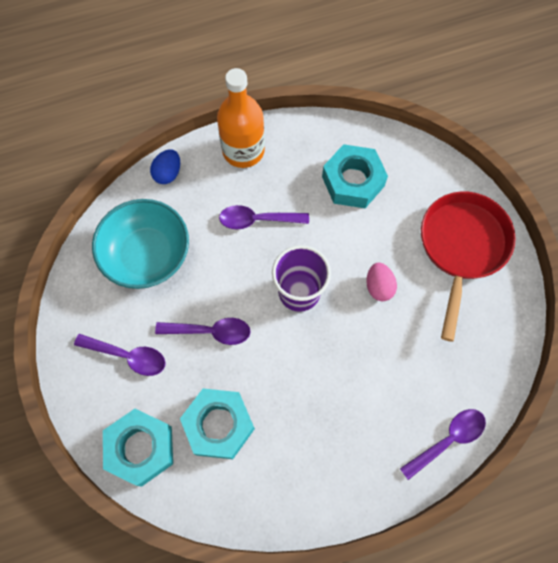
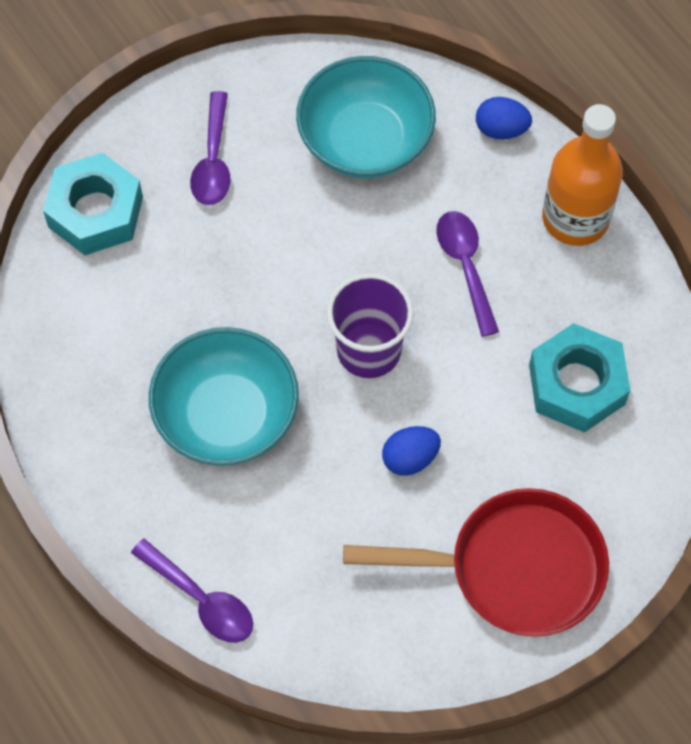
camera: 75 degrees right, 5 degrees down
(210, 332) = (275, 251): purple spoon -> none
(219, 425) = (148, 296): turquoise nut -> none
(322, 392) = (226, 415): none -> turquoise bowl
(379, 287) = (410, 458): pink egg -> blue egg

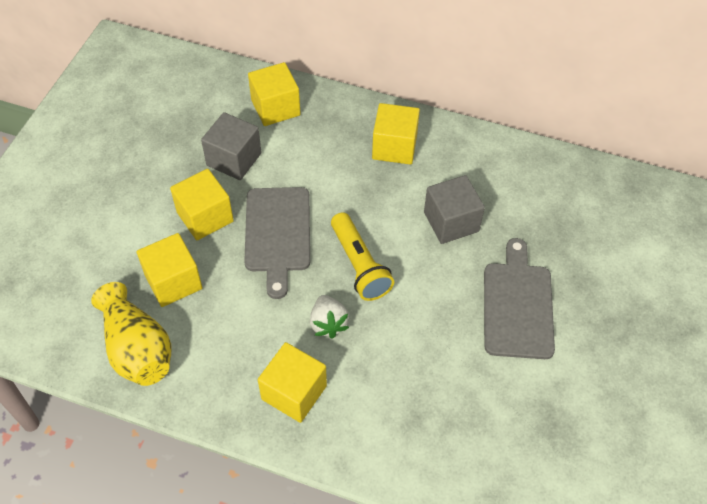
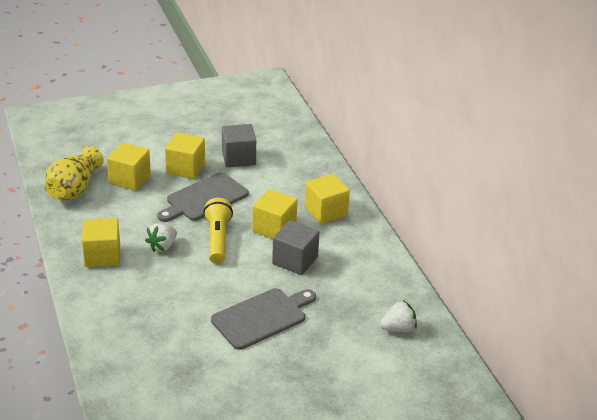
camera: 50 degrees right, 20 degrees down
(275, 107) = (296, 154): yellow cube -> yellow cube (274, 228)
(359, 265) = (217, 239): yellow flashlight -> yellow flashlight turned 150 degrees clockwise
(614, 208) = (398, 328): none -> white strawberry

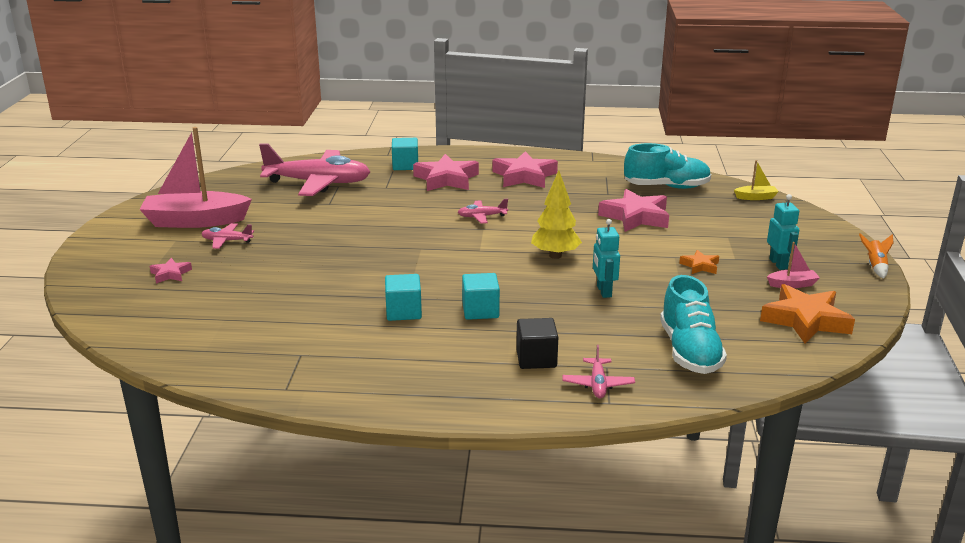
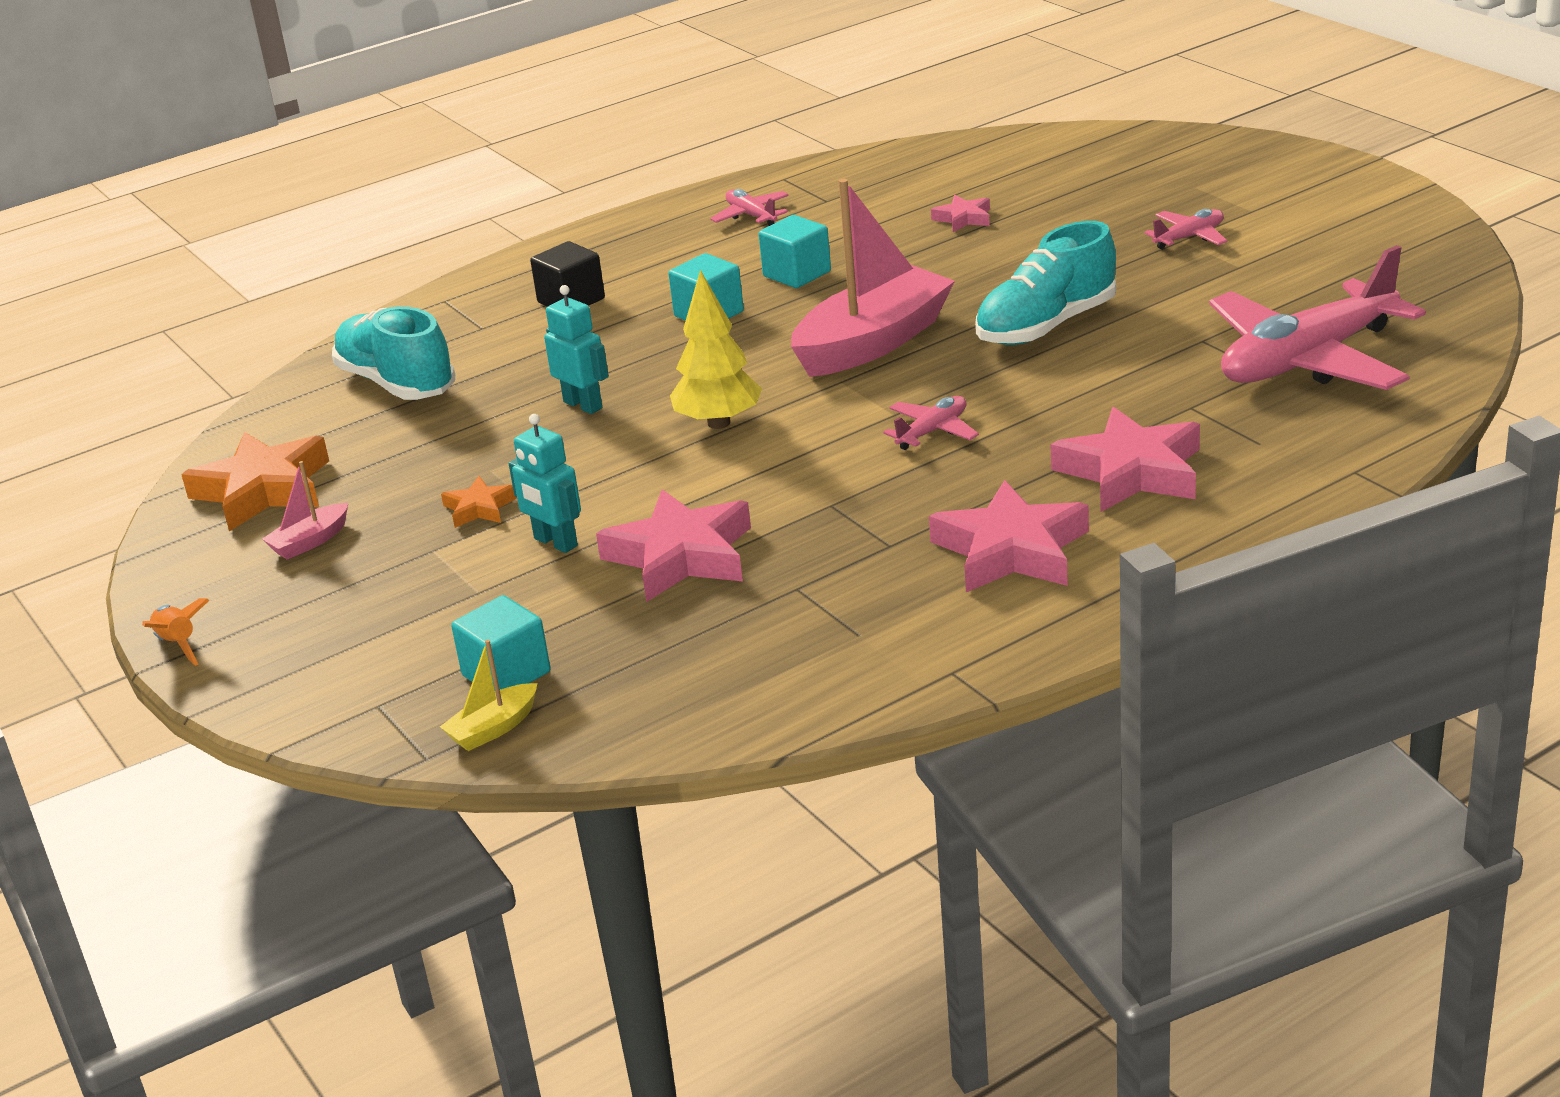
camera: 145 degrees right, 5 degrees up
(170, 274) = (1145, 186): pink star -> pink star (963, 218)
(195, 221) = (1300, 235): pink boat -> pink boat (873, 342)
(405, 165) = (1264, 463): turquoise cube -> turquoise cube (506, 674)
(598, 384) = (473, 308): pink plane -> pink plane (751, 216)
(666, 187) = (704, 666): turquoise shoe -> turquoise shoe (1046, 326)
(778, 264) = (352, 572): turquoise robot -> turquoise robot (555, 542)

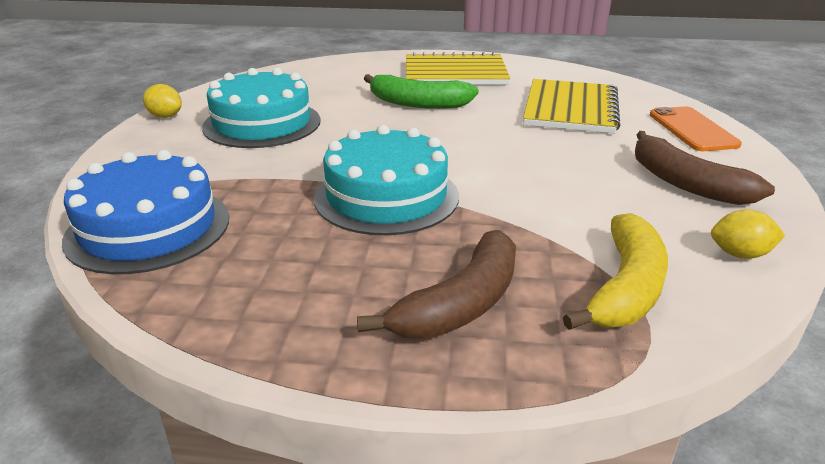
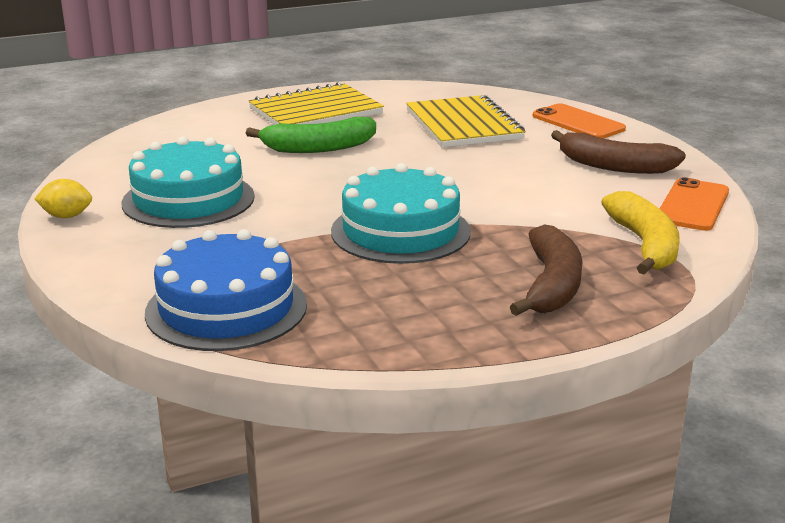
camera: 30 degrees left, 5 degrees down
(740, 254) = (693, 205): yellow lemon -> orange phone

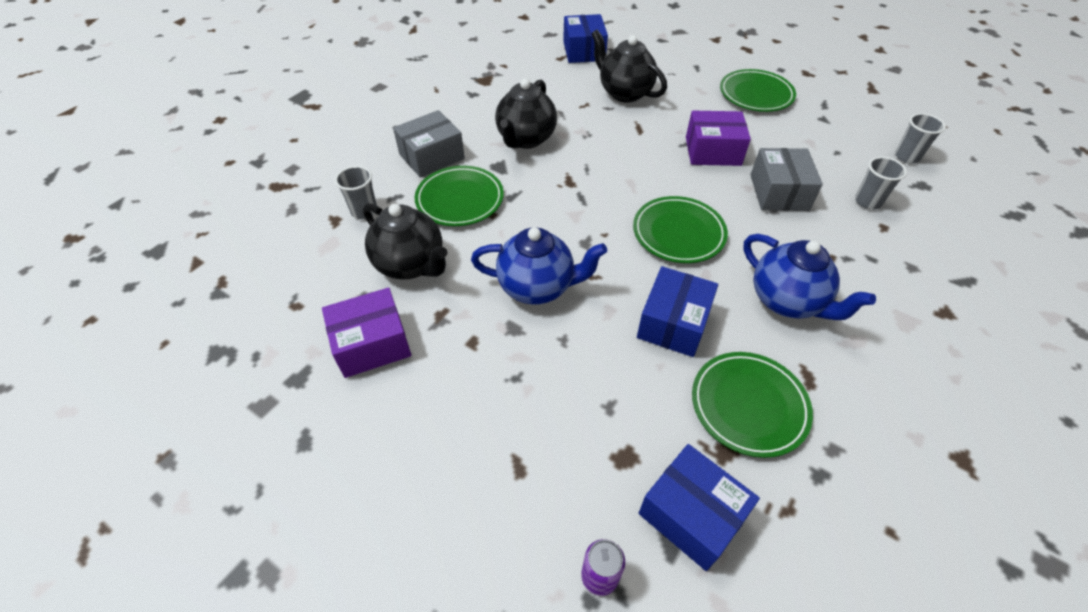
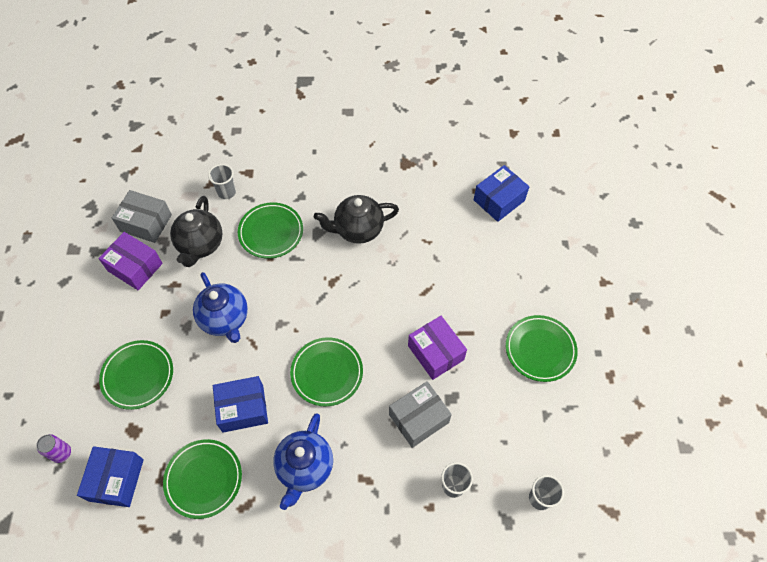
camera: 55 degrees right, 10 degrees up
(432, 156) = (299, 190): grey box -> grey box (146, 223)
(543, 414) = (138, 376): none -> green plate
(624, 93) = (464, 258): black teapot -> none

___

- **ABOUT THIS EXERCISE**: Look above for the line containing "(195, 221) = (1300, 235): pink" and the line containing "camera: 30 degrees left, 5 degrees down", then reproduce both and everything between them exactly, pictures omitted.

- **RESPONSE**:
(195, 221) = (1300, 235): pink boat -> pink boat (873, 342)
(405, 165) = (1264, 463): turquoise cube -> turquoise cube (506, 674)
(598, 384) = (473, 308): pink plane -> pink plane (751, 216)
(666, 187) = (704, 666): turquoise shoe -> turquoise shoe (1046, 326)
(778, 264) = (352, 572): turquoise robot -> turquoise robot (555, 542)

camera: 30 degrees left, 5 degrees down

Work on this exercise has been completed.